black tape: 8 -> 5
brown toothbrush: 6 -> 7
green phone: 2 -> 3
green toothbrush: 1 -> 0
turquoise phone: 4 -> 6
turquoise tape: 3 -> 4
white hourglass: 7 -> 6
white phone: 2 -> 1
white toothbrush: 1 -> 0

☆ ☆ ☆ ☆

What you will do ->
Transcribe the listing in full, keeping every line exact.

Response ->
black tape: 8 -> 5
brown toothbrush: 6 -> 7
green phone: 2 -> 3
green toothbrush: 1 -> 0
turquoise phone: 4 -> 6
turquoise tape: 3 -> 4
white hourglass: 7 -> 6
white phone: 2 -> 1
white toothbrush: 1 -> 0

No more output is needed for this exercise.